Exercise details >>
From the items below, copy out every line that contains the string "kern". Treat uppercase and lowercase as different, so a line matches only when its letters have the same case.
[Start]
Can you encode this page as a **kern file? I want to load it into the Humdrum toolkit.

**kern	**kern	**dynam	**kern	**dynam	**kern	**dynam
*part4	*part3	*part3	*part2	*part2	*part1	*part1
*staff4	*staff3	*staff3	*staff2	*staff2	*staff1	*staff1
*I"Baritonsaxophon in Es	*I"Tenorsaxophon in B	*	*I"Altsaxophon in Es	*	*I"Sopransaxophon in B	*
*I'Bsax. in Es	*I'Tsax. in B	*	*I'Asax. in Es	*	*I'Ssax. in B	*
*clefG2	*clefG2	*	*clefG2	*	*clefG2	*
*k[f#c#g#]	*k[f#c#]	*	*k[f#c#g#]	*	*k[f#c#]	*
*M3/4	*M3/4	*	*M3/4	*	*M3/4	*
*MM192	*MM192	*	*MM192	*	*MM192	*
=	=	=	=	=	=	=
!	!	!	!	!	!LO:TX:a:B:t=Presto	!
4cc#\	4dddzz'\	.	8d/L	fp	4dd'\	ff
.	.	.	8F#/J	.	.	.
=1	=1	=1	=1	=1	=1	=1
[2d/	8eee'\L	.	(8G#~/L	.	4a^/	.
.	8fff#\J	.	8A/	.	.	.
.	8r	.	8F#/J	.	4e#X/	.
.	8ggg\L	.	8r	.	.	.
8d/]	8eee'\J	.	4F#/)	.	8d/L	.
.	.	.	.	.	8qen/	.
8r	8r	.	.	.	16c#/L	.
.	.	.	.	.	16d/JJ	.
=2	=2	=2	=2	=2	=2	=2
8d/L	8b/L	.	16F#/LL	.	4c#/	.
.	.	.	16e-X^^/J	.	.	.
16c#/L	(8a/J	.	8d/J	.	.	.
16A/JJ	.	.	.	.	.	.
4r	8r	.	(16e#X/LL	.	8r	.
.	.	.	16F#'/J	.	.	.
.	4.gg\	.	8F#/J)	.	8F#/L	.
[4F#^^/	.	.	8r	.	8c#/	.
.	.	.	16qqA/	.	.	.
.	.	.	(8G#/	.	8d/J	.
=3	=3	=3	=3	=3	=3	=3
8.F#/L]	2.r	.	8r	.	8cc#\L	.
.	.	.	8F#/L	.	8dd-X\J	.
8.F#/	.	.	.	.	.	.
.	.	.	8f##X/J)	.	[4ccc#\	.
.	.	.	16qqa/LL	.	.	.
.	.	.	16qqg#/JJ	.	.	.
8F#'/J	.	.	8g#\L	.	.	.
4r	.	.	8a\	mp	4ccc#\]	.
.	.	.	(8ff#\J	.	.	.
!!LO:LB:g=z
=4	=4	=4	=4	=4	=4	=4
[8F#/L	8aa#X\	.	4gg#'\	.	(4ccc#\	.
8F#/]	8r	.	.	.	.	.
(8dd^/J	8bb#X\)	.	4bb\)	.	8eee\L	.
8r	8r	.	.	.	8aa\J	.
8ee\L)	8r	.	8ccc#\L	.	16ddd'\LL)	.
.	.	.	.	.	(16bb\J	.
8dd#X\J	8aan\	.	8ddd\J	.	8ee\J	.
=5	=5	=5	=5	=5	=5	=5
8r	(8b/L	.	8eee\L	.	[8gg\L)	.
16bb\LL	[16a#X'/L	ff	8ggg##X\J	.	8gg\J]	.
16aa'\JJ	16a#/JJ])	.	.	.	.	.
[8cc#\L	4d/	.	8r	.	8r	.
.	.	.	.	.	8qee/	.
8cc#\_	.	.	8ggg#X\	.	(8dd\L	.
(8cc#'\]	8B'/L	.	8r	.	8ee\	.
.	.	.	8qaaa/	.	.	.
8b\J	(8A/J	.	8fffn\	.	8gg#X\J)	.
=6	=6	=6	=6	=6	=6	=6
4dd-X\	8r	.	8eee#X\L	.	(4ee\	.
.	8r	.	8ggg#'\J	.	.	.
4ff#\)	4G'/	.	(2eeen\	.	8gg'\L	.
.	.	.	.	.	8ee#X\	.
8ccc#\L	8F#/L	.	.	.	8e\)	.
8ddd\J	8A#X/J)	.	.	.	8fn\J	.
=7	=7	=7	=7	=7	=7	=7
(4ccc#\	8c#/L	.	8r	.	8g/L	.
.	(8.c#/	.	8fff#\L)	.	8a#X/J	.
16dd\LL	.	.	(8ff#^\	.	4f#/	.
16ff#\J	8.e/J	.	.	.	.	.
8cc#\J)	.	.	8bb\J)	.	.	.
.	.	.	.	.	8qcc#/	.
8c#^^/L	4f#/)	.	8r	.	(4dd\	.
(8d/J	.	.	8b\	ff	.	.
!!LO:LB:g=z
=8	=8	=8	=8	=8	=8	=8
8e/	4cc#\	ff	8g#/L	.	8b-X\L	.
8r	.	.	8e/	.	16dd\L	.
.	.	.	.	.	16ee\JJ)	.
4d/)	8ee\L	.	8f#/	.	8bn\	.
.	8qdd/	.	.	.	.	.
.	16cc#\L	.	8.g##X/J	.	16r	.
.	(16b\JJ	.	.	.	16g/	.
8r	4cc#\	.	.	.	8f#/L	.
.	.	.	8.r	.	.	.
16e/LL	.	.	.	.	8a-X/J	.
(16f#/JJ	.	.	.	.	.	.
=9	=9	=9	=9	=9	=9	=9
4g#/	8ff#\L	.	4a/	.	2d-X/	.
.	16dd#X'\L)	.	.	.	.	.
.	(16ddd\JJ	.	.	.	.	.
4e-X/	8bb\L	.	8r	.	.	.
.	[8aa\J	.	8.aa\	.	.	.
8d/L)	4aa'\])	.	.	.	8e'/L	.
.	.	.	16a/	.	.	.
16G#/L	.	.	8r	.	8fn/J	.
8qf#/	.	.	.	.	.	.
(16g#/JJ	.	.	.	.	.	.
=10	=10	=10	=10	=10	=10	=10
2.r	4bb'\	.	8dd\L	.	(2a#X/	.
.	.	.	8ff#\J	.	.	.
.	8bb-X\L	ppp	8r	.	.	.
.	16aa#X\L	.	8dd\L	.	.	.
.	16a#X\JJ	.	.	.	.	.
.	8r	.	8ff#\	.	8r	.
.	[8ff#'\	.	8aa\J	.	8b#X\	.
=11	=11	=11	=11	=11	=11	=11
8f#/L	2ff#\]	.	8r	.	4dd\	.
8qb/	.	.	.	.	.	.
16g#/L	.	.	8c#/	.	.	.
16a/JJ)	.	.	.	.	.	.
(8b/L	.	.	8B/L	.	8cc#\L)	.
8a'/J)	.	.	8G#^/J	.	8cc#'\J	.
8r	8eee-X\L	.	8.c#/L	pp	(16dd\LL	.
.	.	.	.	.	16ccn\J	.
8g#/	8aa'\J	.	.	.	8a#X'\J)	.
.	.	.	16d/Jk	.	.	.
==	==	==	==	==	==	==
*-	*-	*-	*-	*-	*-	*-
[End]
Exercise response >>
Can you encode this page as a **kern file? I want to load it into the Humdrum toolkit.
**kern	**kern	**dynam	**kern	**dynam	**kern	**dynam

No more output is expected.